EXERCISE INPUT
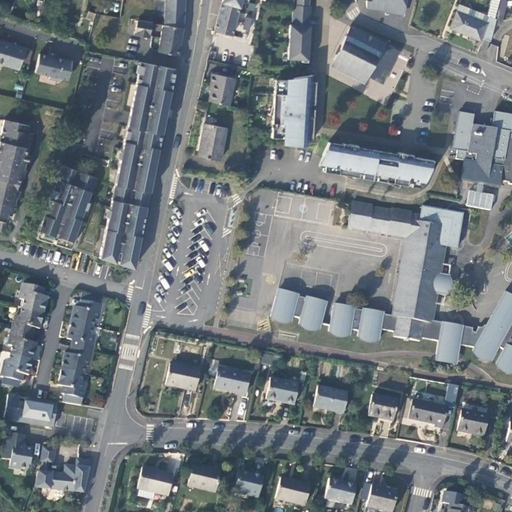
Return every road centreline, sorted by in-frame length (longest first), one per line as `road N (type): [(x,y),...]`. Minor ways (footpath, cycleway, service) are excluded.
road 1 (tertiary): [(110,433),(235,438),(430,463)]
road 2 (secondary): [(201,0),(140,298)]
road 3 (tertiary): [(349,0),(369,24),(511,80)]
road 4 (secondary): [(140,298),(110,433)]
==
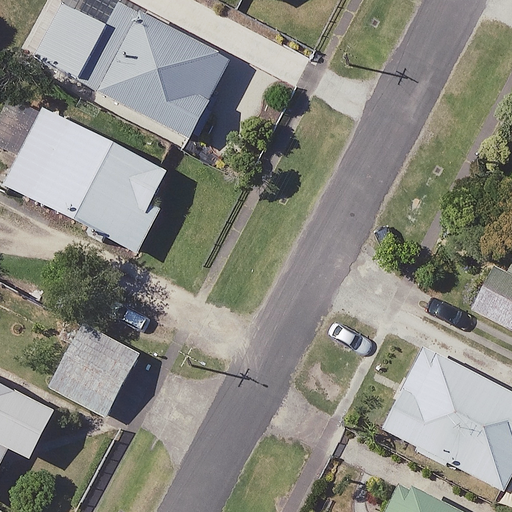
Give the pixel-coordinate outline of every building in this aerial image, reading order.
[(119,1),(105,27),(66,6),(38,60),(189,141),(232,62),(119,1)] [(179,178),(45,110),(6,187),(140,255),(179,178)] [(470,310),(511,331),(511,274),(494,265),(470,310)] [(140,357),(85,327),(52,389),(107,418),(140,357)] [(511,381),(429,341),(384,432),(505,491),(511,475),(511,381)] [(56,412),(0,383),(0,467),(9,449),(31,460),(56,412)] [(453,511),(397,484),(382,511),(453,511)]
--
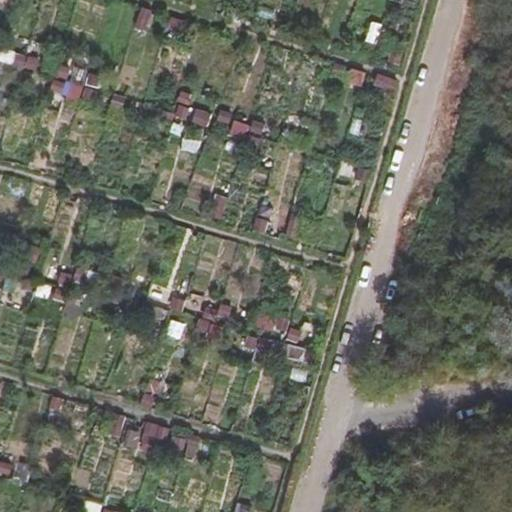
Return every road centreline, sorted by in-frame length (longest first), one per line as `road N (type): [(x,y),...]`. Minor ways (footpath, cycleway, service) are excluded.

EXERCISE DIRECTIONS
Which lines in the data above contain the string "road"? Copy each of those lines in full, and treat uppercase and lowercase as different when matching.

ANSWER IN FULL
Return every road centreline, sorted by in-frame length (longest first), one per line as `road N (type): [(x,y),...]`. Minor ways (footpath, cycleway, service) are excluded.
road 1 (tertiary): [(110,433),(235,438),(430,463)]
road 2 (secondary): [(201,0),(140,298)]
road 3 (tertiary): [(349,0),(369,24),(511,80)]
road 4 (secondary): [(140,298),(110,433)]
Return every road centreline, sorted by in-frame length (longest first), one per line as `road N (type): [(x,y),...]`. Minor ways (footpath, cycleway, service) are excluded.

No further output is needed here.